MATERIAL FOR THIS EXERCISE:
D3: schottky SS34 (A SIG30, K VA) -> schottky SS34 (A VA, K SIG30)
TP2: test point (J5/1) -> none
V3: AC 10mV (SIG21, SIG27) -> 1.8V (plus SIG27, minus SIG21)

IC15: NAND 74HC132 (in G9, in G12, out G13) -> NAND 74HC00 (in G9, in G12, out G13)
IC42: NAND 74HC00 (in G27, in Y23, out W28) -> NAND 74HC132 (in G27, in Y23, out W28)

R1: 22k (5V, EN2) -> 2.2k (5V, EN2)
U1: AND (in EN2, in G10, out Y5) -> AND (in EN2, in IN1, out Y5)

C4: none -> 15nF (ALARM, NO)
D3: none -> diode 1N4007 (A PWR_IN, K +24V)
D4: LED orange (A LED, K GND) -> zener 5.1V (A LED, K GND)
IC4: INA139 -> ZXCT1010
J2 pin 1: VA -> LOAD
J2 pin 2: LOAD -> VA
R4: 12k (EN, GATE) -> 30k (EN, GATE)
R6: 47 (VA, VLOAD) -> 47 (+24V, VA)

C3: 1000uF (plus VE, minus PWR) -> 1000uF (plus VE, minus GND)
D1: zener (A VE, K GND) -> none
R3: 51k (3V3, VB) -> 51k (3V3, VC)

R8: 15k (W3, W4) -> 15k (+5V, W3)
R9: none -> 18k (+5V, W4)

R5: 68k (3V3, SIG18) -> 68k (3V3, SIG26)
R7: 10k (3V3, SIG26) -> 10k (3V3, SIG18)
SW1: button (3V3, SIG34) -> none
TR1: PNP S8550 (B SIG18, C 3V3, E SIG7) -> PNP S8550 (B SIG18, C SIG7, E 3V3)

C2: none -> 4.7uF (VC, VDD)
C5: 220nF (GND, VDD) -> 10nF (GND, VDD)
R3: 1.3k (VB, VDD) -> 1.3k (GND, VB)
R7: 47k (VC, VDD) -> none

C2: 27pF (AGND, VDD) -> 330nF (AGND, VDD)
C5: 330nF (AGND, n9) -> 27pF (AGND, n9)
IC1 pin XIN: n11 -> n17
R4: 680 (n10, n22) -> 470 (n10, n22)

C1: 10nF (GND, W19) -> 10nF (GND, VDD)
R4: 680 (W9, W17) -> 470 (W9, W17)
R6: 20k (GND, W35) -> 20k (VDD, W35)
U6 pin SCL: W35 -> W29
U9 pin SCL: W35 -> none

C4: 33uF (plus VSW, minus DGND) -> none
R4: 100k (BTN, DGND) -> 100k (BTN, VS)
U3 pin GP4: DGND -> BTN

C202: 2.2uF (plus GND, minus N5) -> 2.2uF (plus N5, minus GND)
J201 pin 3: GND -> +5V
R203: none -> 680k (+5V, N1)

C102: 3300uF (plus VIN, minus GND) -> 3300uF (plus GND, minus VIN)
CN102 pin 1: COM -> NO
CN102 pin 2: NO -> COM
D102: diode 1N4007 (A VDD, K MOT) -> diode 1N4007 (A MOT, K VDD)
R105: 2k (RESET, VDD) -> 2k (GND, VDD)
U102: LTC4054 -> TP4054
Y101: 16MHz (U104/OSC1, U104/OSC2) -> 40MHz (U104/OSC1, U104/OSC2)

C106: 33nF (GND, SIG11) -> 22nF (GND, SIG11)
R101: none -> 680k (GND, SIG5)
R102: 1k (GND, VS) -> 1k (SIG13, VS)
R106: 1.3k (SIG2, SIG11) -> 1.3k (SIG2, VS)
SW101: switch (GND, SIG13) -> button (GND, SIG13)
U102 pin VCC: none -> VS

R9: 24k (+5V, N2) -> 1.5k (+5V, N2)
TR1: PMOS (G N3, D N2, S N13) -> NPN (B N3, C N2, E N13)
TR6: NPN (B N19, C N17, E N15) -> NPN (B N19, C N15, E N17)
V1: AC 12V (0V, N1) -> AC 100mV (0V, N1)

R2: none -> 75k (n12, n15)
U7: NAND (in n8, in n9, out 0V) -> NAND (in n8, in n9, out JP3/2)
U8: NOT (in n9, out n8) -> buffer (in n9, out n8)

TASK TO CARRY OUT: Copy each line of the data that contains the word "AGND".

ANSWER BOX:
C2: 27pF (AGND, VDD) -> 330nF (AGND, VDD)
C5: 330nF (AGND, n9) -> 27pF (AGND, n9)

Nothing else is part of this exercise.